[[ Records for processing, beginning ]]
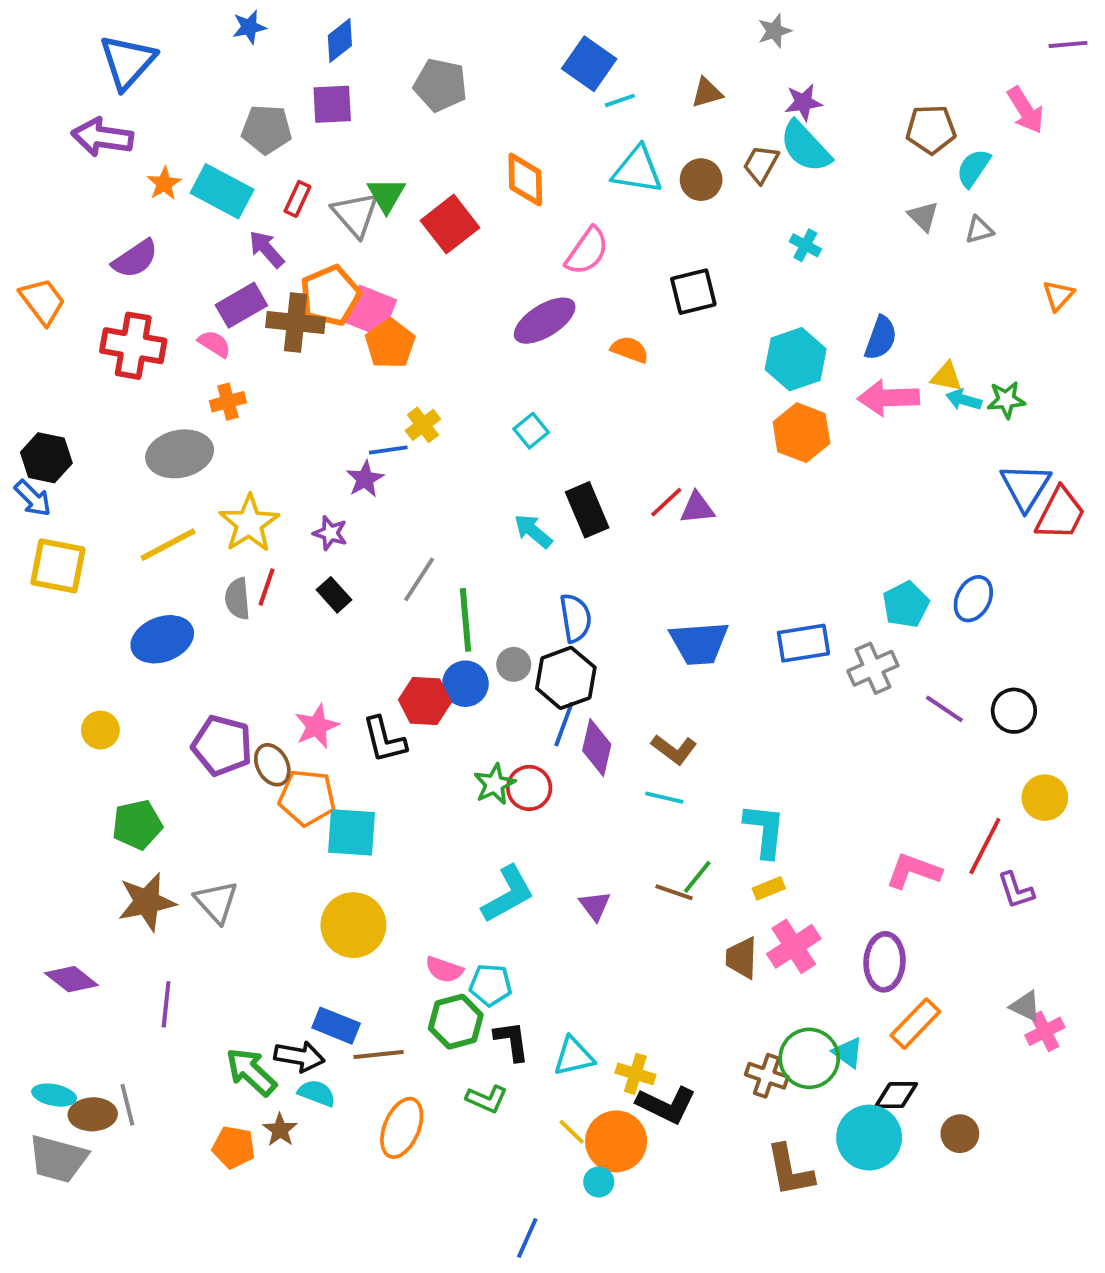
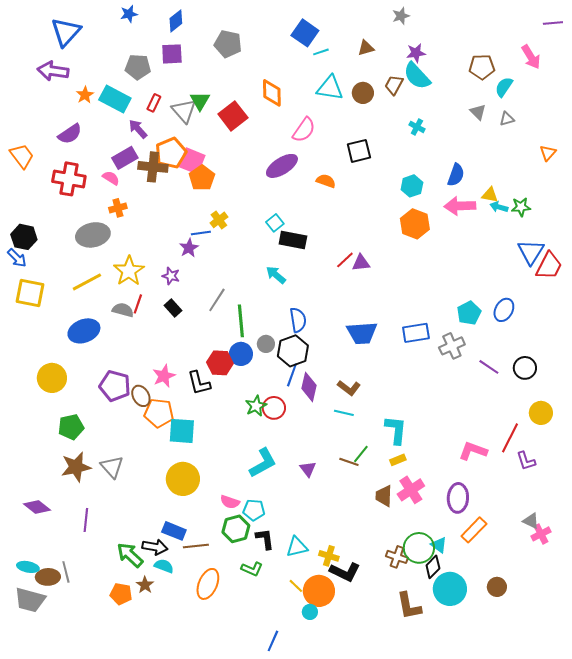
cyan hexagon: (796, 359) -> (412, 186), size x0.7
black rectangle: (587, 510) -> (293, 240), moved, turned -56
gray semicircle: (238, 599) -> (123, 310), turned 110
yellow circle: (100, 730) -> (52, 378), size x1.5
black diamond: (896, 1095) -> (433, 567), moved, turned -45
[[ Records for processing, end ]]
→ What you need to do
Leaving out the pictures, reproduce the whole listing above exactly.

→ Task response
cyan hexagon: (796, 359) -> (412, 186), size x0.7
black rectangle: (587, 510) -> (293, 240), moved, turned -56
gray semicircle: (238, 599) -> (123, 310), turned 110
yellow circle: (100, 730) -> (52, 378), size x1.5
black diamond: (896, 1095) -> (433, 567), moved, turned -45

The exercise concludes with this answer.